Task instructions :: Transcribe the data exactly, pictures excluded.

Exercise inputs ::
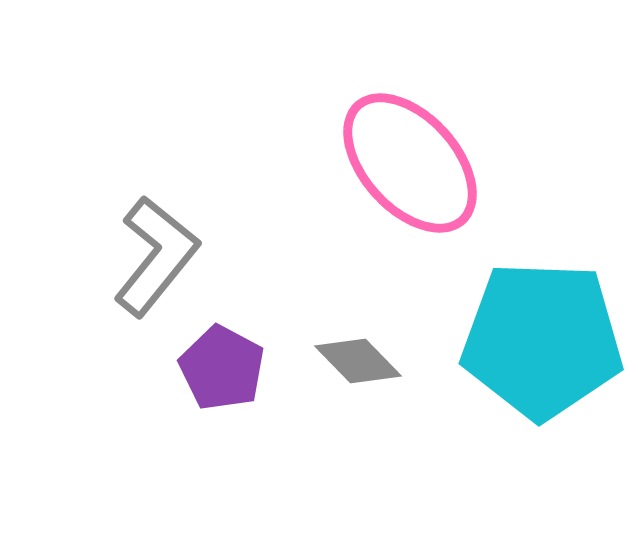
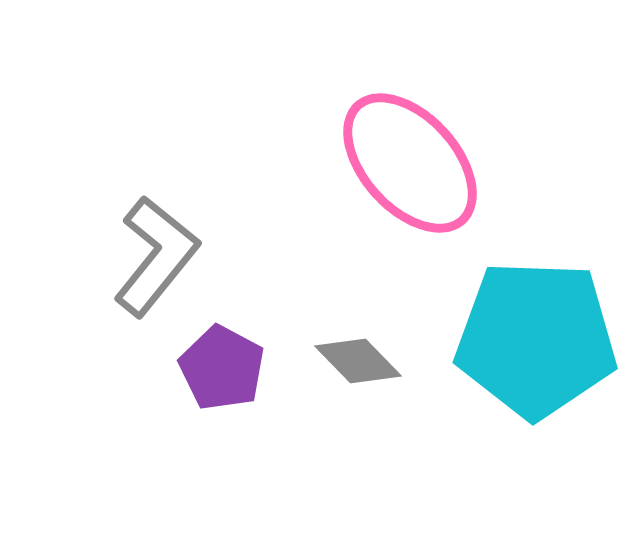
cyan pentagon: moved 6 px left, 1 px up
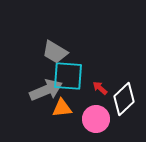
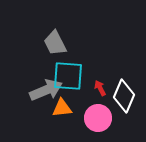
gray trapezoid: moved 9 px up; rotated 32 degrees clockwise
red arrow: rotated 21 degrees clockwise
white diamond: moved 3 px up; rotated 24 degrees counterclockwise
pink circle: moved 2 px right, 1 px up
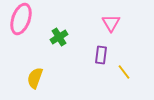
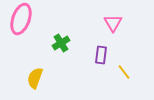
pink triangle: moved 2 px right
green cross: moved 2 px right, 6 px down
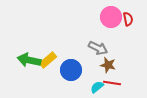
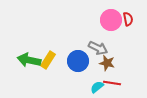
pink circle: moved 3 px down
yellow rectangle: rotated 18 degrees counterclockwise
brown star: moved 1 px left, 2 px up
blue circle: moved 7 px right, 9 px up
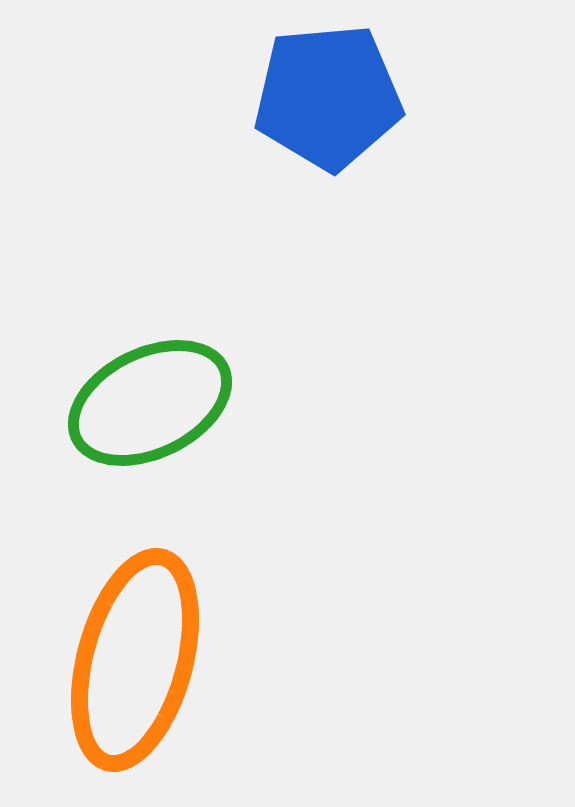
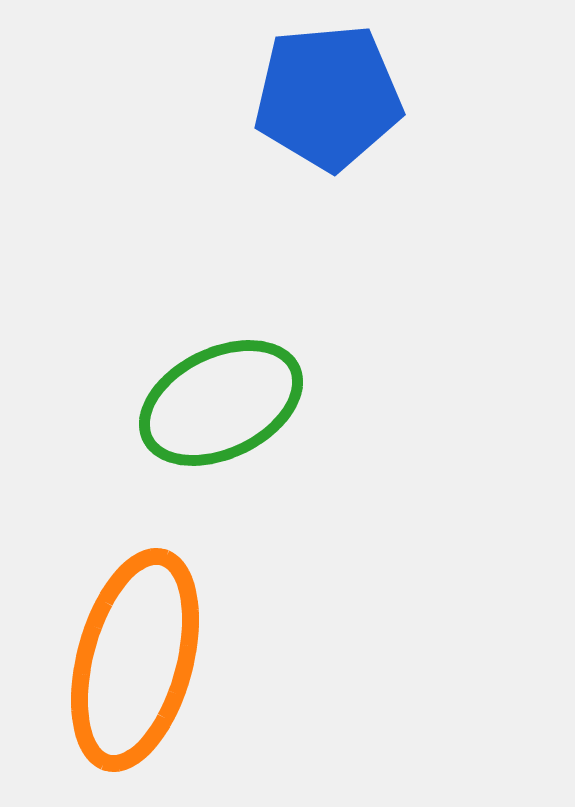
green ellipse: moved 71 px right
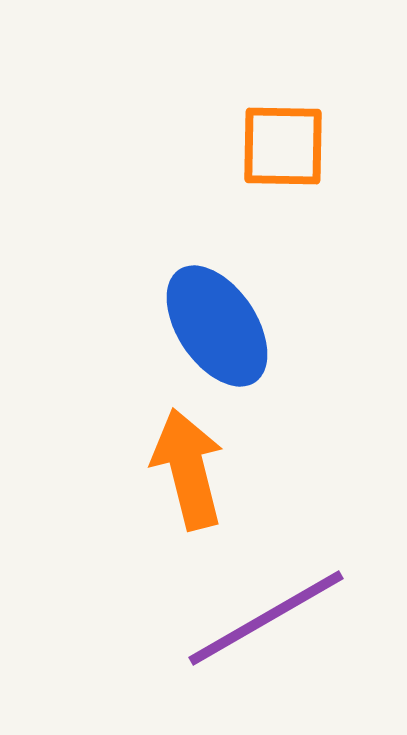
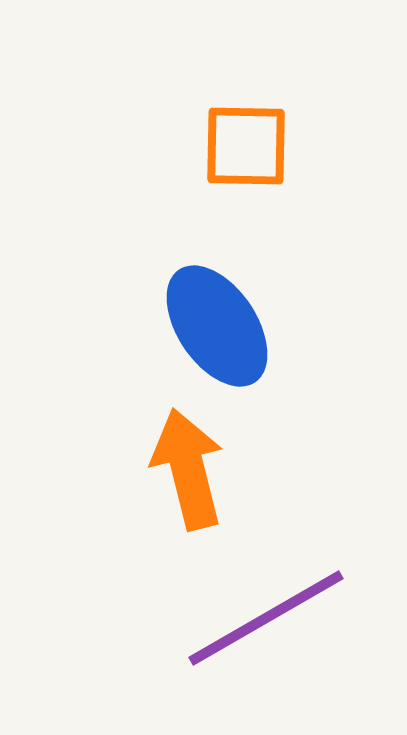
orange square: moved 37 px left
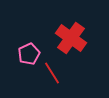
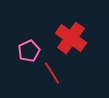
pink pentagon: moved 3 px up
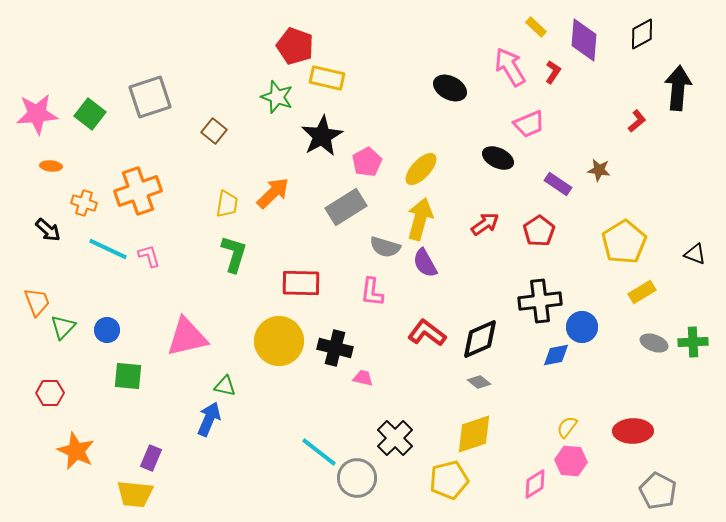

Expected answer ::
cyan pentagon: moved 6 px left, 1 px up
gray trapezoid: moved 9 px up; rotated 32 degrees clockwise
red arrow: rotated 21 degrees clockwise
white diamond: moved 3 px up; rotated 24 degrees counterclockwise
pink circle: moved 2 px right, 1 px up
pink triangle: moved 2 px right
green cross: moved 2 px right, 6 px down
pink circle: moved 3 px down
yellow rectangle: rotated 18 degrees counterclockwise
brown star: moved 1 px left, 2 px up
blue circle: moved 7 px right, 9 px up
green ellipse: moved 71 px right
orange square: moved 37 px left
pink pentagon: moved 3 px up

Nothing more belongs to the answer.